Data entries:

════

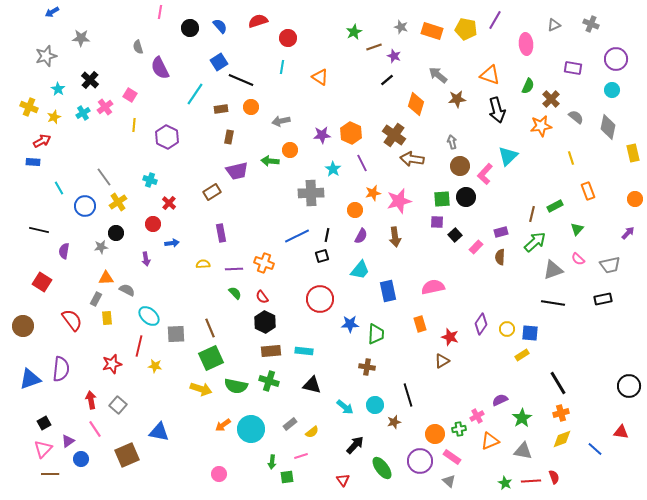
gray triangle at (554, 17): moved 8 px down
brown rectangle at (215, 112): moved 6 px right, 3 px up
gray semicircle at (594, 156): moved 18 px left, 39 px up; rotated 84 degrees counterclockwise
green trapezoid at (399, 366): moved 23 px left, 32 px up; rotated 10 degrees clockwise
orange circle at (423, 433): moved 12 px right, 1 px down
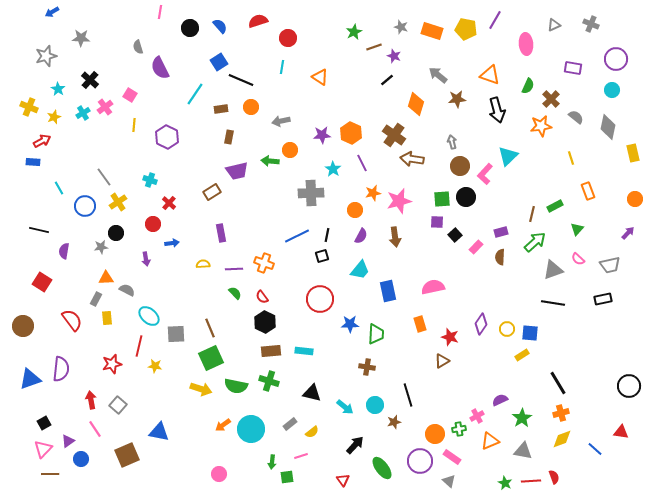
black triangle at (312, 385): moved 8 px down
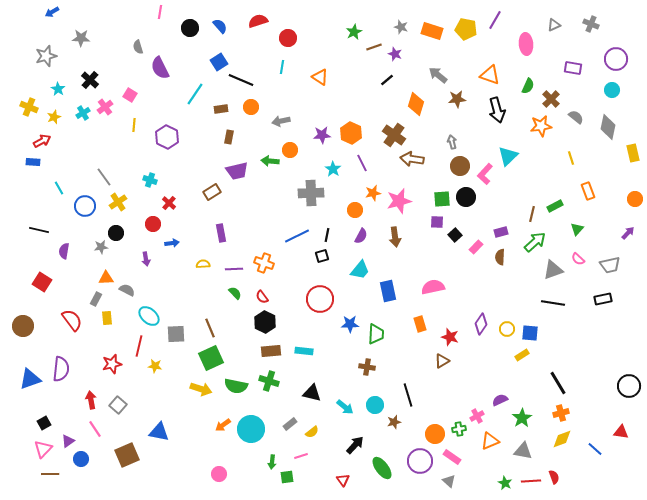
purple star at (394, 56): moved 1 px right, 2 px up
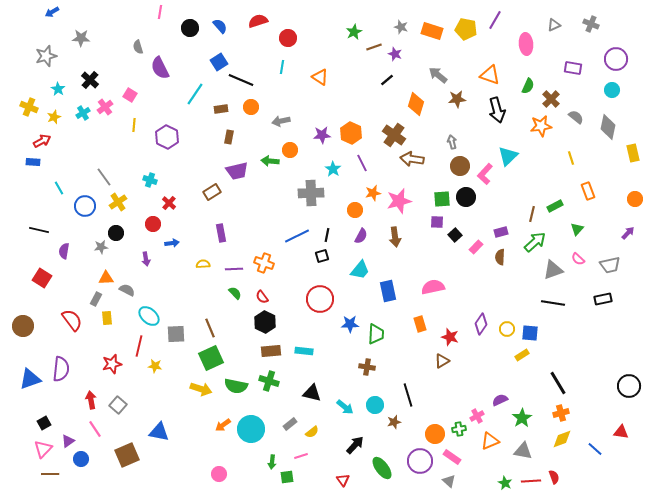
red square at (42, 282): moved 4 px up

════

Write out every line of the material above word for word, leaving out the pictures.

gray triangle at (554, 17): moved 8 px down
brown rectangle at (215, 112): moved 6 px right, 3 px up
gray semicircle at (594, 156): moved 18 px left, 39 px up; rotated 84 degrees counterclockwise
green trapezoid at (399, 366): moved 23 px left, 32 px up; rotated 10 degrees clockwise
orange circle at (423, 433): moved 12 px right, 1 px down
black triangle at (312, 385): moved 8 px down
purple star at (394, 56): moved 1 px right, 2 px up
red square at (42, 282): moved 4 px up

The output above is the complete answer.